Before-and-after change data

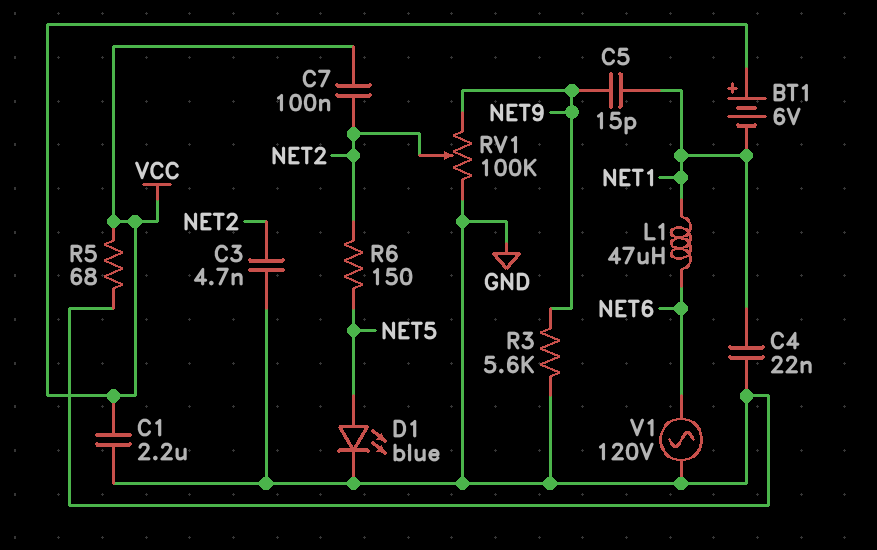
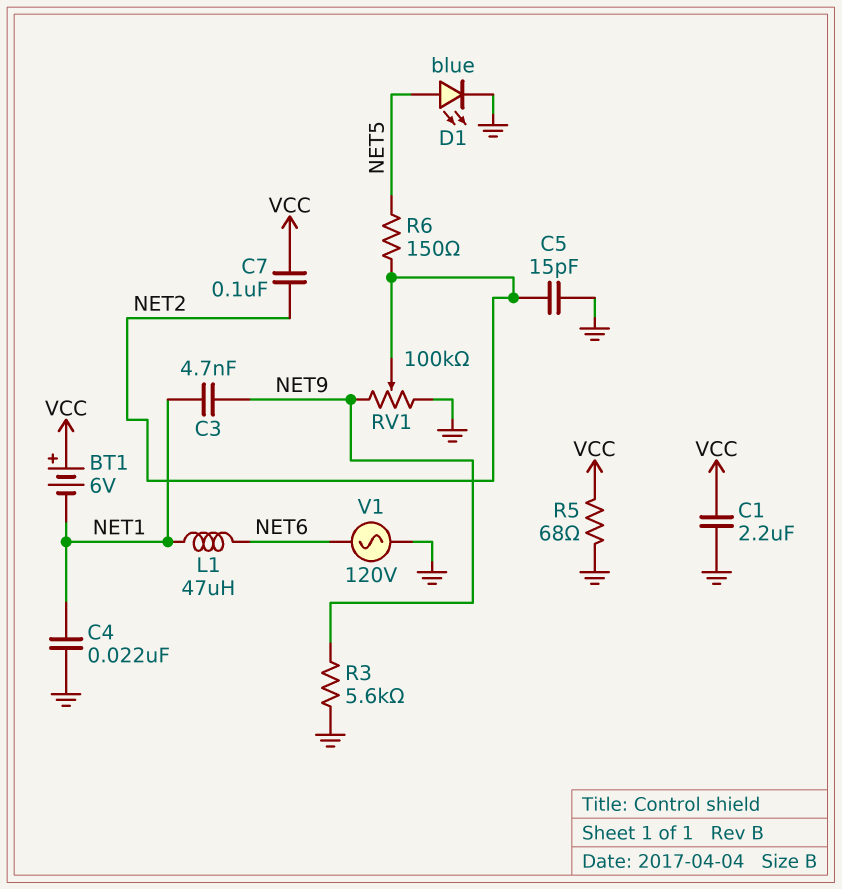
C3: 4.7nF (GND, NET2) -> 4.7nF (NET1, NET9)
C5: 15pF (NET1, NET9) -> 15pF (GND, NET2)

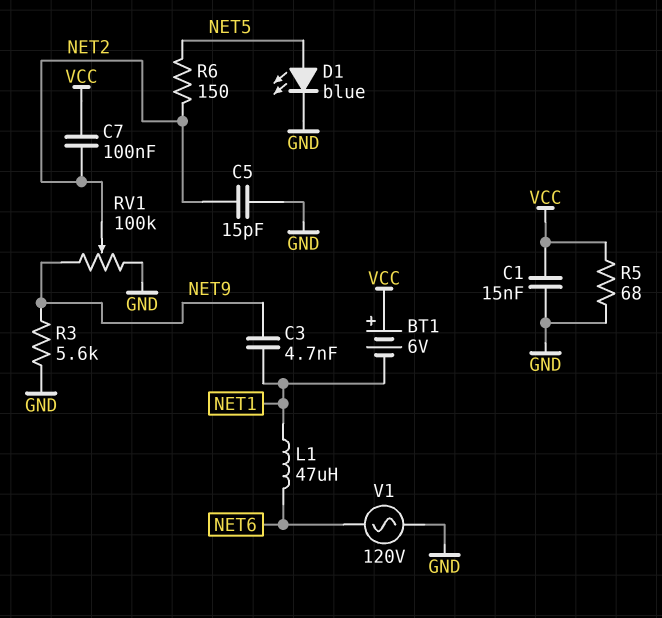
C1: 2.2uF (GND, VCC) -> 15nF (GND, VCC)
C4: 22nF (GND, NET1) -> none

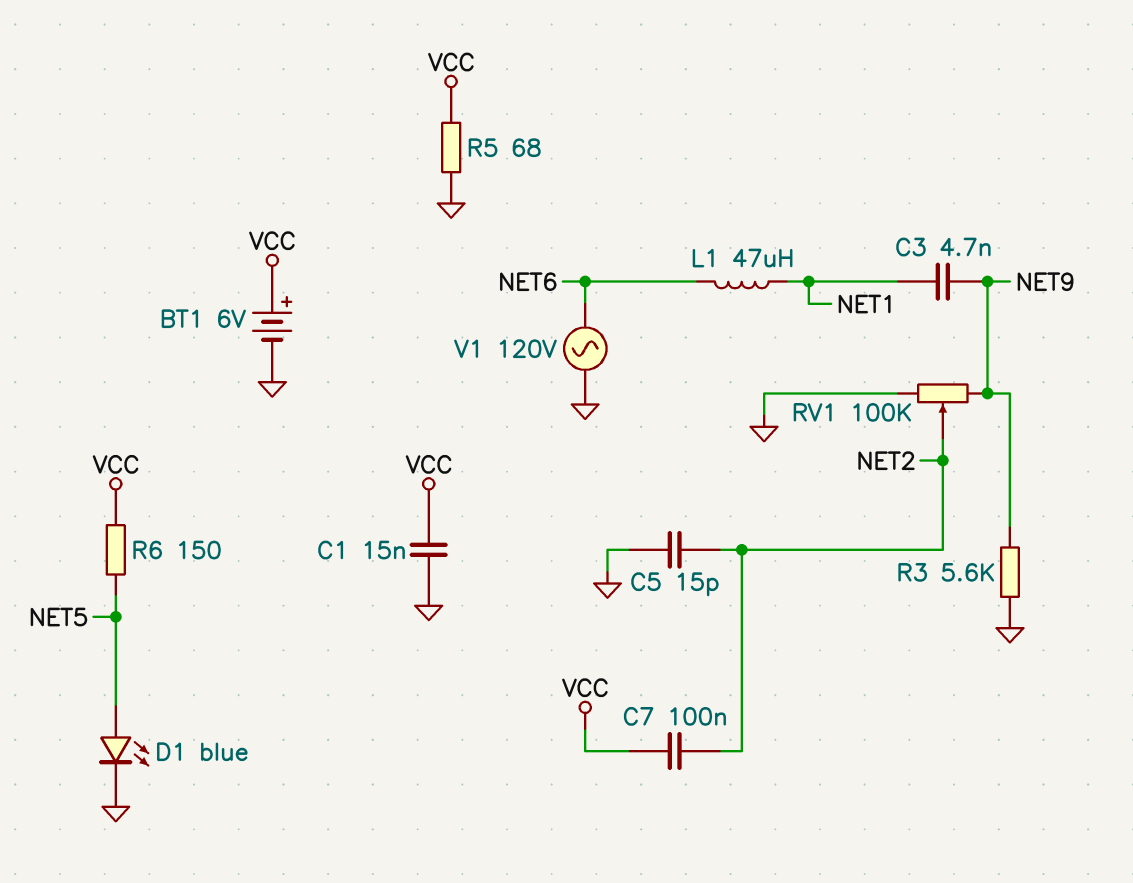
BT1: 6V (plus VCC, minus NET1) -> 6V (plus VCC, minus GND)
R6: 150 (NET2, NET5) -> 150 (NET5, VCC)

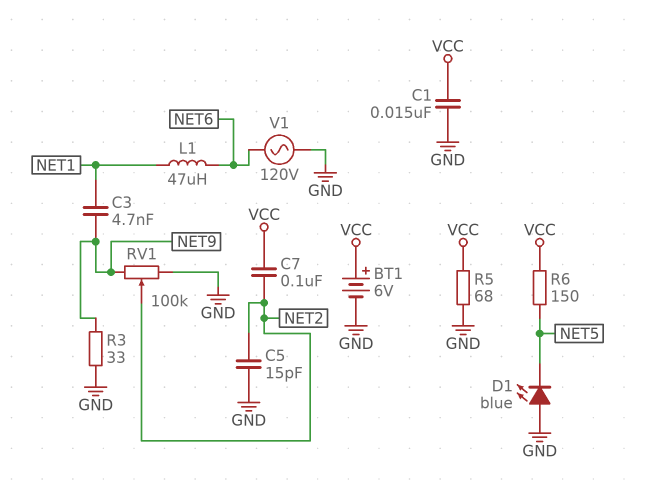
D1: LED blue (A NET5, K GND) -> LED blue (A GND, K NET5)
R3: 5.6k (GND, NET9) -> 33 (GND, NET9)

TASK TO COMPLETE: Hand back exactly the lines from the one with "C1: 2.2uF (GND, VCC) -> 15nF (GND, VCC)" through the last line of the data above, both ends included, with every picture left out.

TASK RESULT:
C1: 2.2uF (GND, VCC) -> 15nF (GND, VCC)
C4: 22nF (GND, NET1) -> none

BT1: 6V (plus VCC, minus NET1) -> 6V (plus VCC, minus GND)
R6: 150 (NET2, NET5) -> 150 (NET5, VCC)

D1: LED blue (A NET5, K GND) -> LED blue (A GND, K NET5)
R3: 5.6k (GND, NET9) -> 33 (GND, NET9)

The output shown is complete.